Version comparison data
☆ ☆ ☆ ☆ ☆
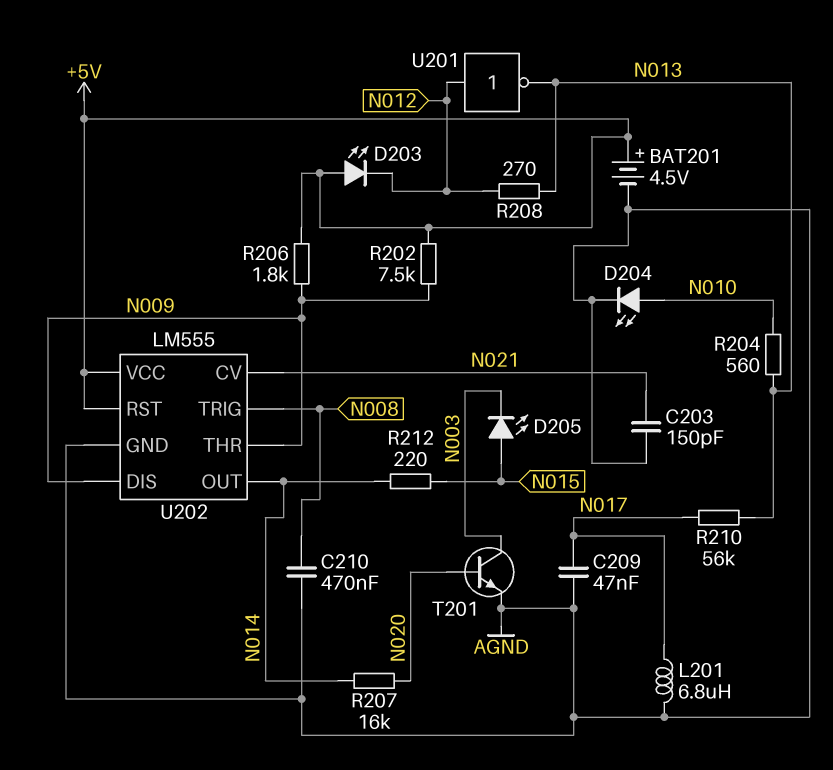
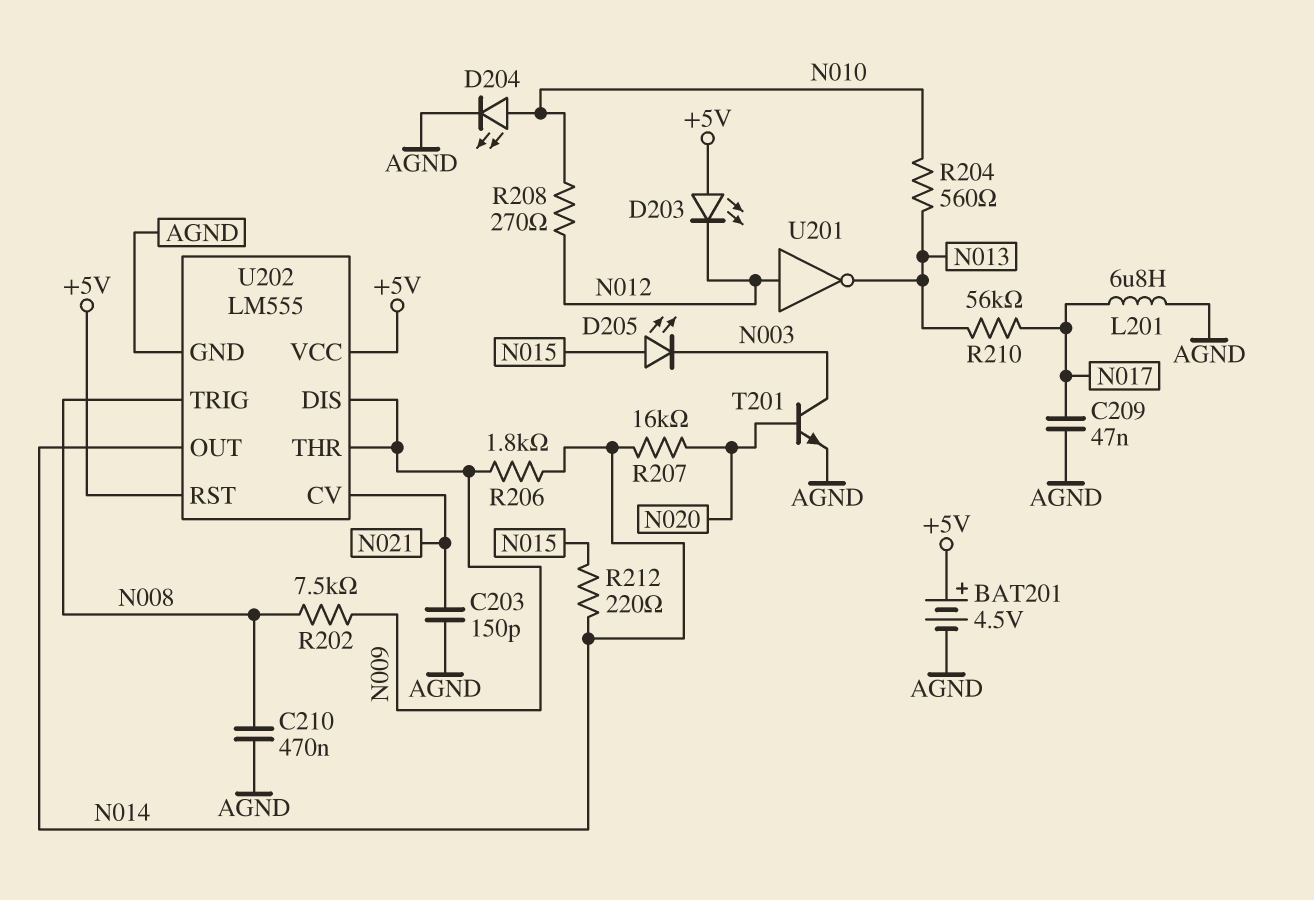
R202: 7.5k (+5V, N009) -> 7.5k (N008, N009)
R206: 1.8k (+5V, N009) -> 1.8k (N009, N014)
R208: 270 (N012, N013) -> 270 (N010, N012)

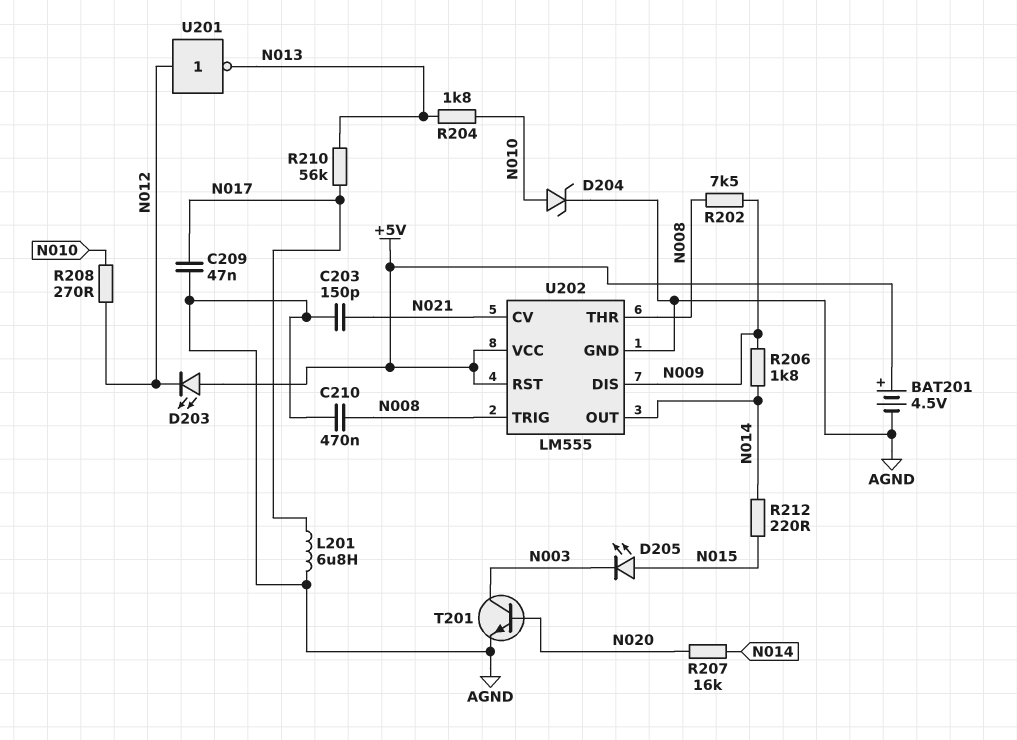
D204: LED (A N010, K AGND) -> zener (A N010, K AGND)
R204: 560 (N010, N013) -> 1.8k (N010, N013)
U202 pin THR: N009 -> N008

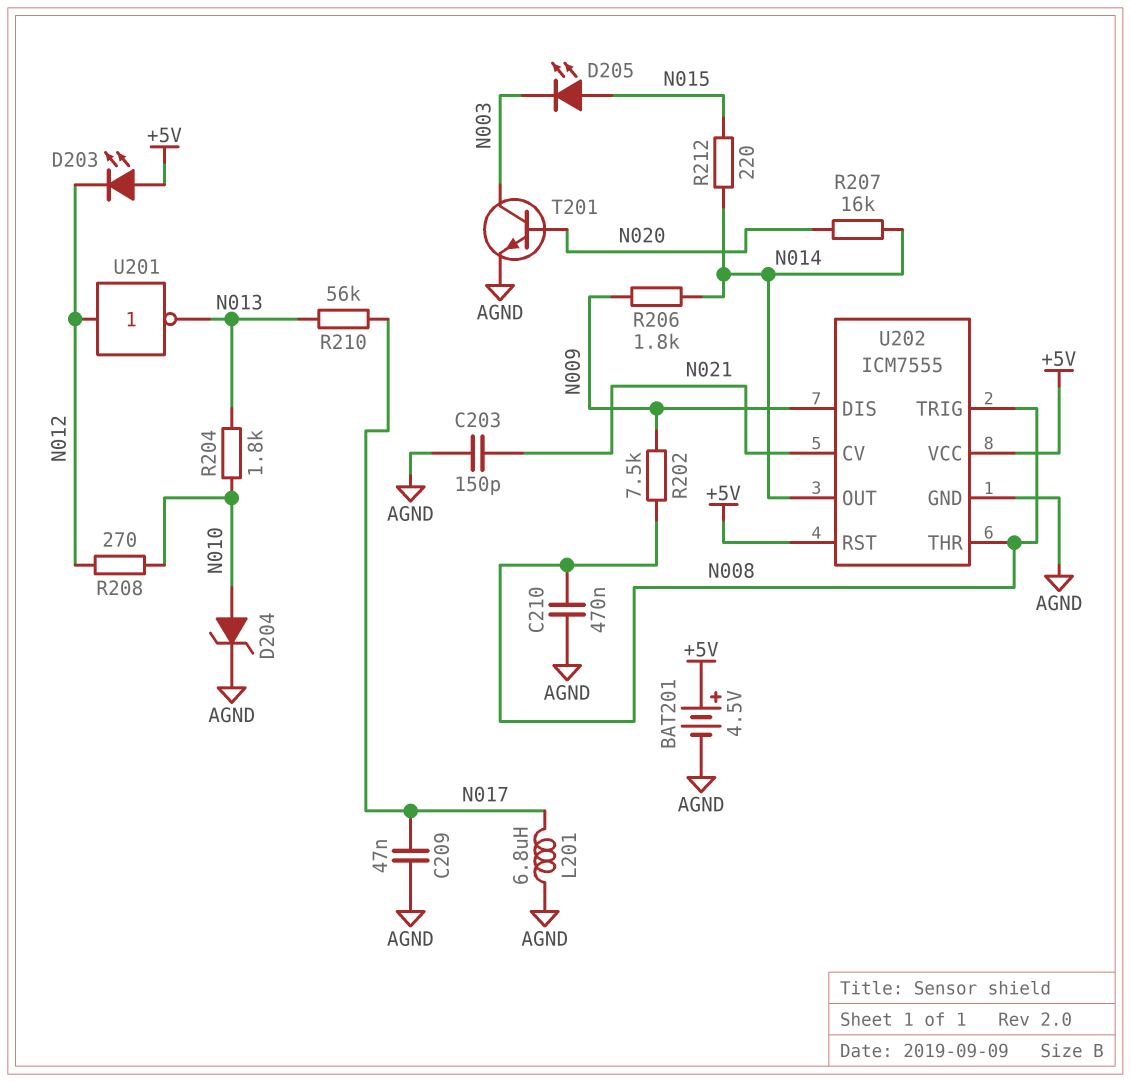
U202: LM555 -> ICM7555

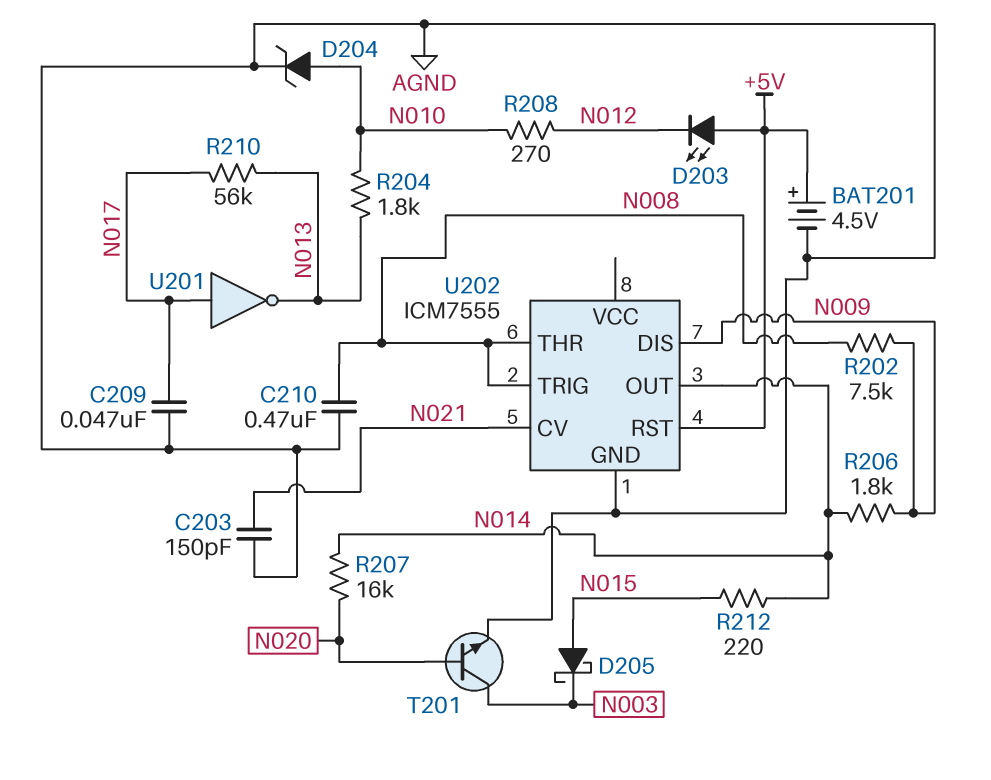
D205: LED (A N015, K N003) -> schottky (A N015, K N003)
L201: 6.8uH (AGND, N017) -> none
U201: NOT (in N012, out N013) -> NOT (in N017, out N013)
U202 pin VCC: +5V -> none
☆ ☆ ☆ ☆ ☆
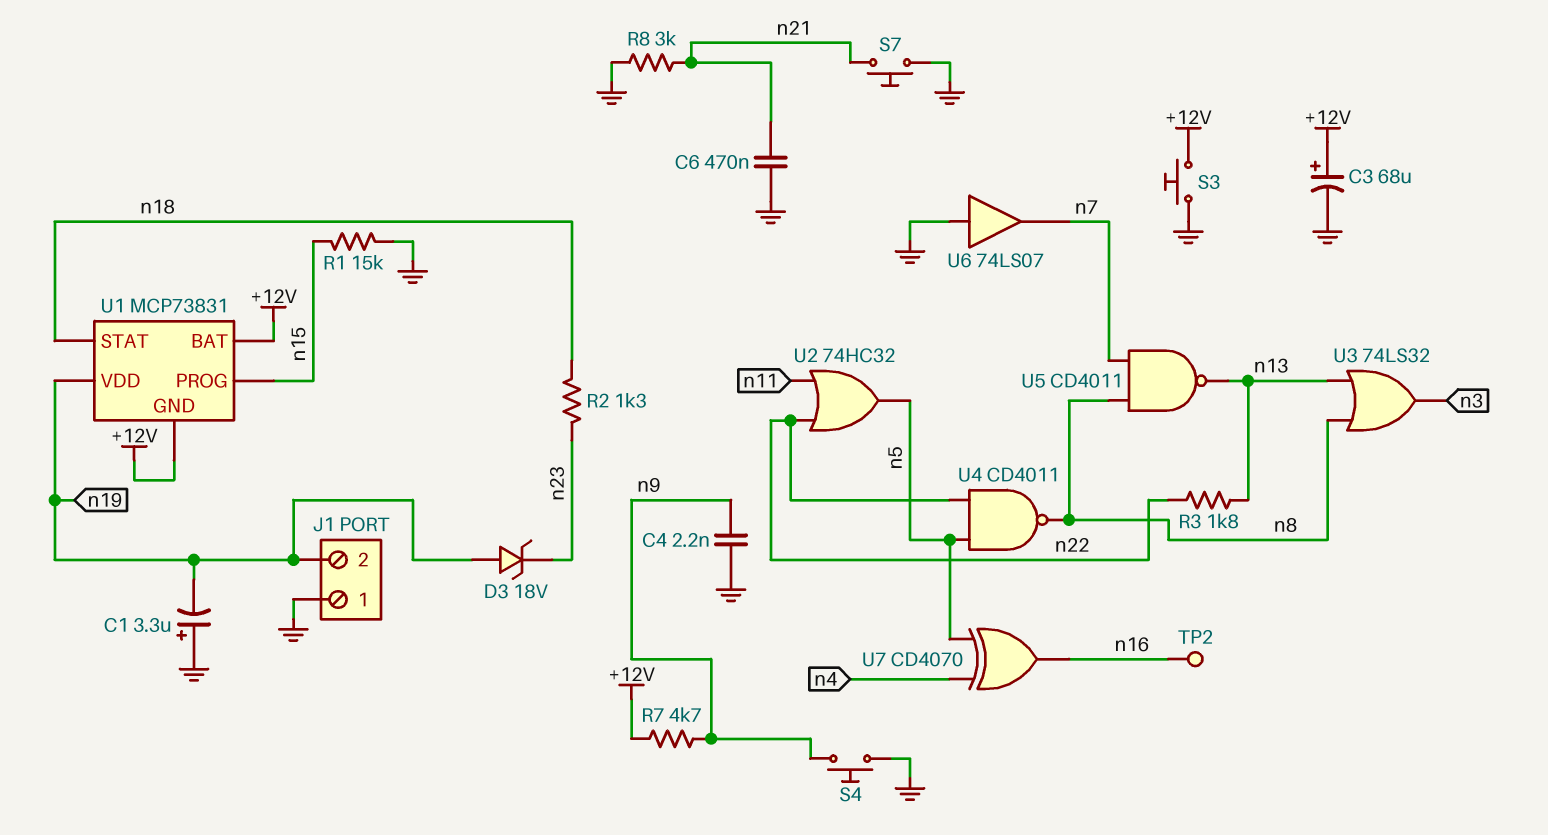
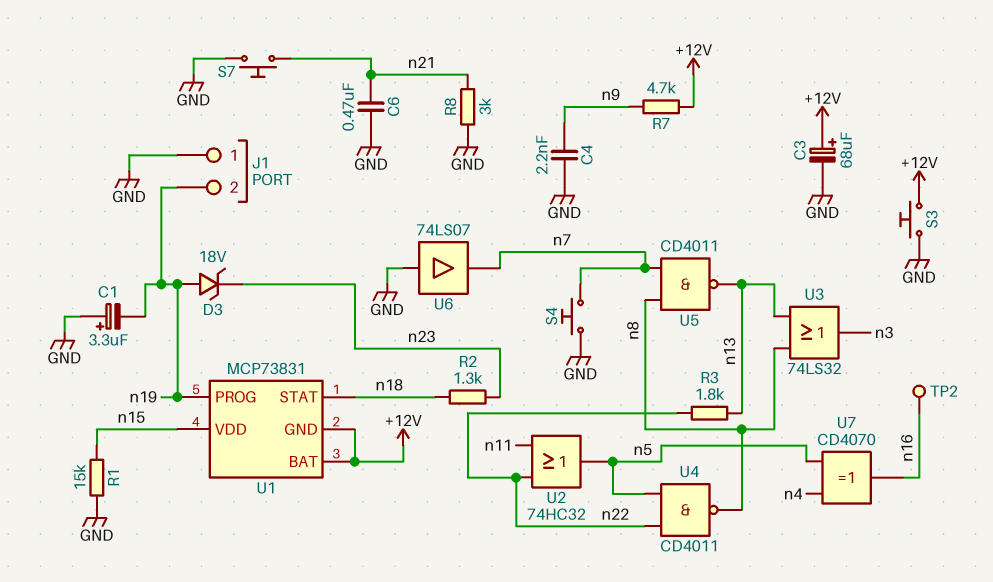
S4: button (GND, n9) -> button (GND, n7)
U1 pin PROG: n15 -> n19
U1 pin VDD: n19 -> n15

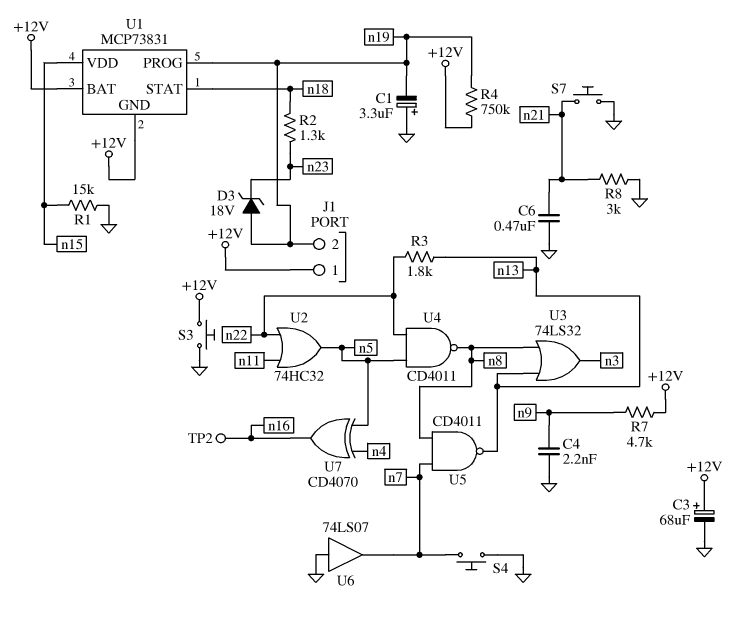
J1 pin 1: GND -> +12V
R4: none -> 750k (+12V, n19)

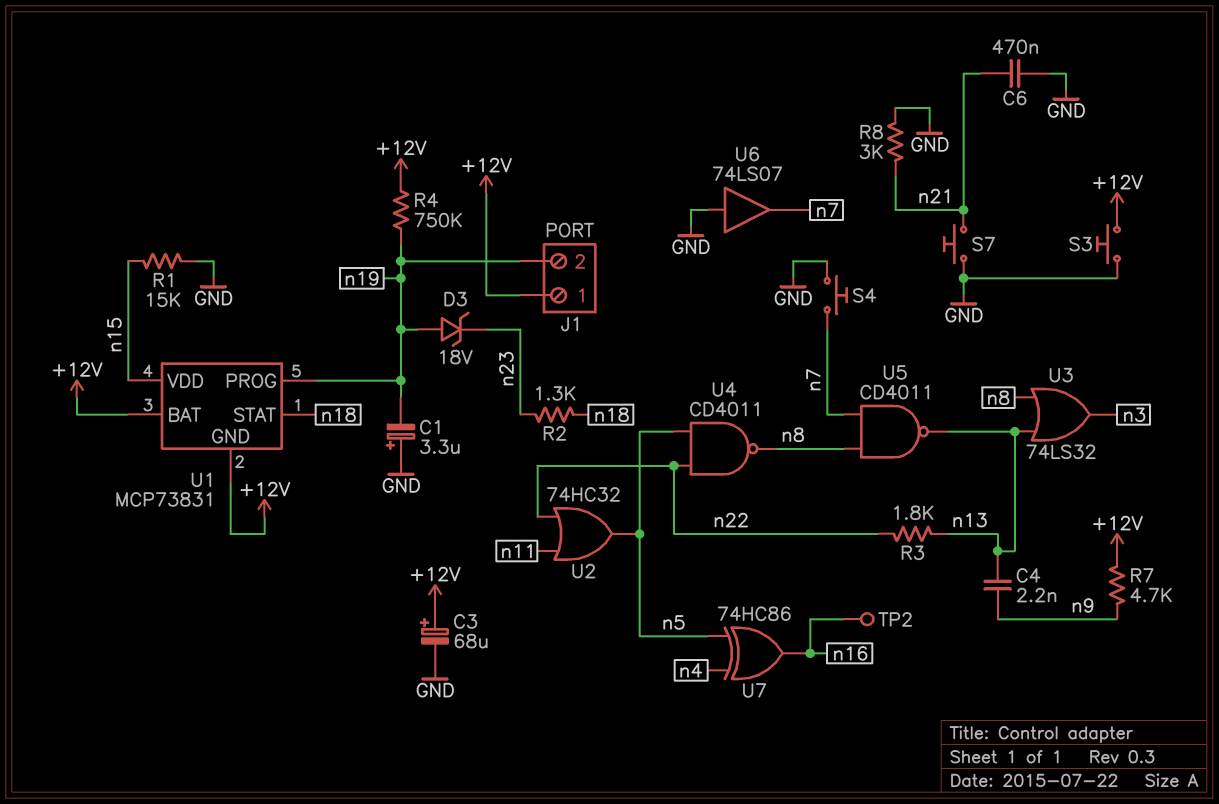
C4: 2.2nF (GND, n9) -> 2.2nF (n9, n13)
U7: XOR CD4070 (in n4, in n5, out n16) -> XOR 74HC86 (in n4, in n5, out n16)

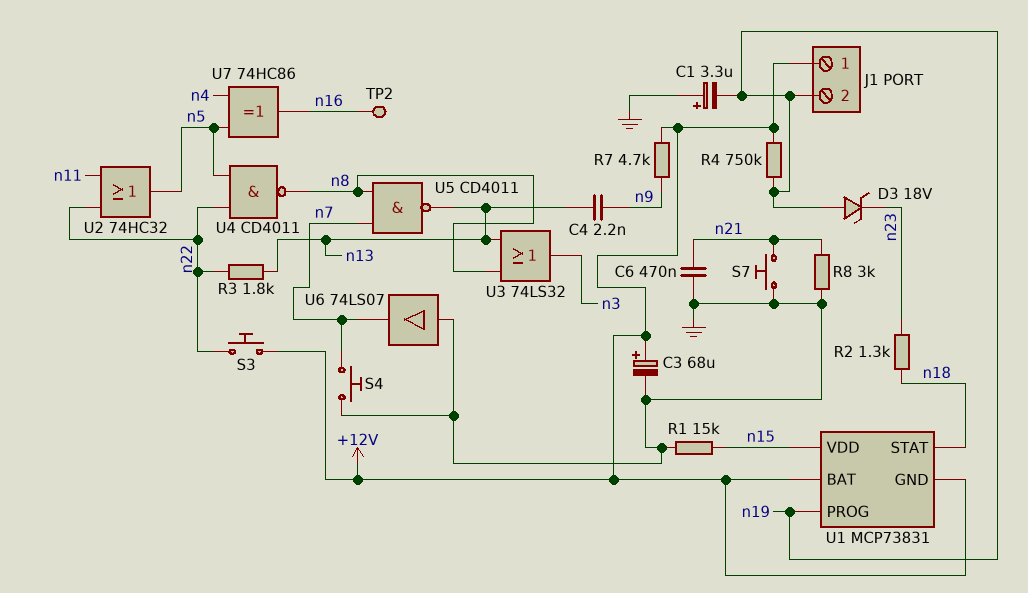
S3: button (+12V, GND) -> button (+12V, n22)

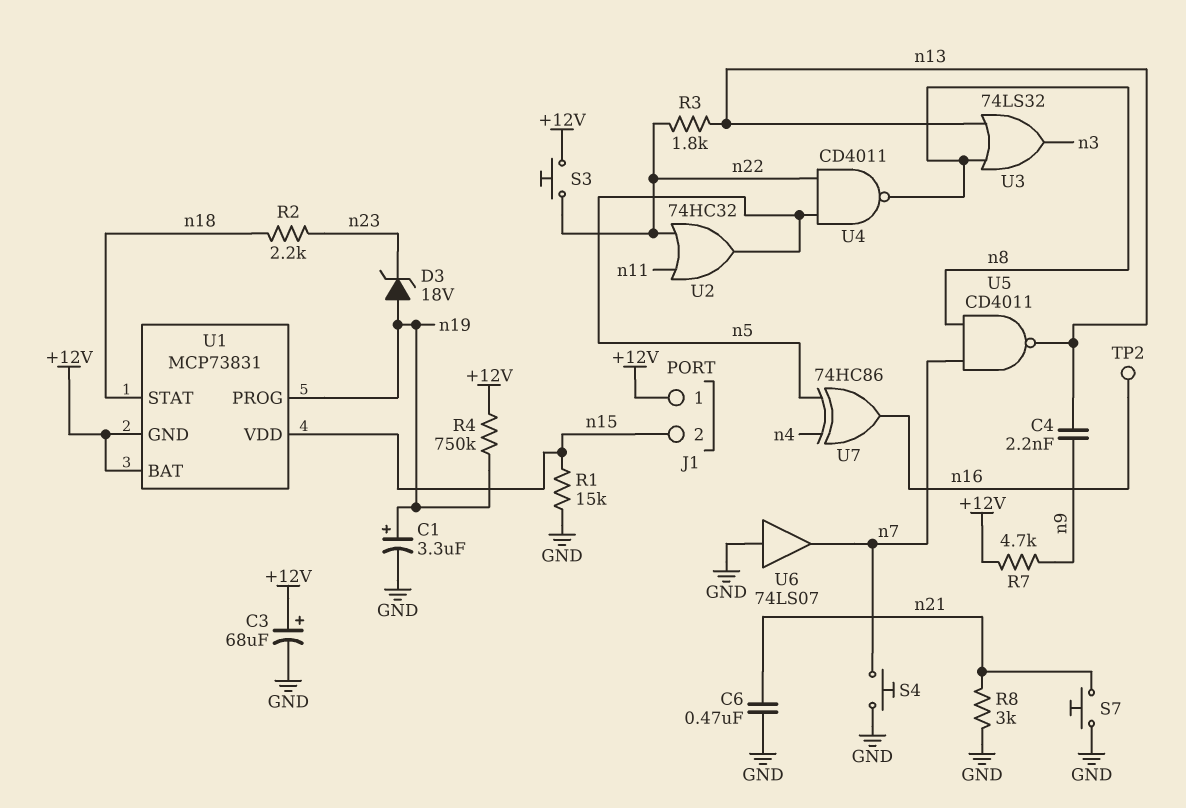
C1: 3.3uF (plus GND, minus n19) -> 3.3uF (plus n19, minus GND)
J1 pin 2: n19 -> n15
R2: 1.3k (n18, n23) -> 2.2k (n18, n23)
☆ ☆ ☆ ☆ ☆
*WHAT THE EXERCISE ASKS*. Could you transcribe exactly the entries above, but only the lines from the one with "R202: 7.5k (+5V, N009) -> 7.5k (N008, N009)" through the one with "U202 pin THR: N009 -> N008", and without pictures?

*WRITTEN SOLUTION*.
R202: 7.5k (+5V, N009) -> 7.5k (N008, N009)
R206: 1.8k (+5V, N009) -> 1.8k (N009, N014)
R208: 270 (N012, N013) -> 270 (N010, N012)

D204: LED (A N010, K AGND) -> zener (A N010, K AGND)
R204: 560 (N010, N013) -> 1.8k (N010, N013)
U202 pin THR: N009 -> N008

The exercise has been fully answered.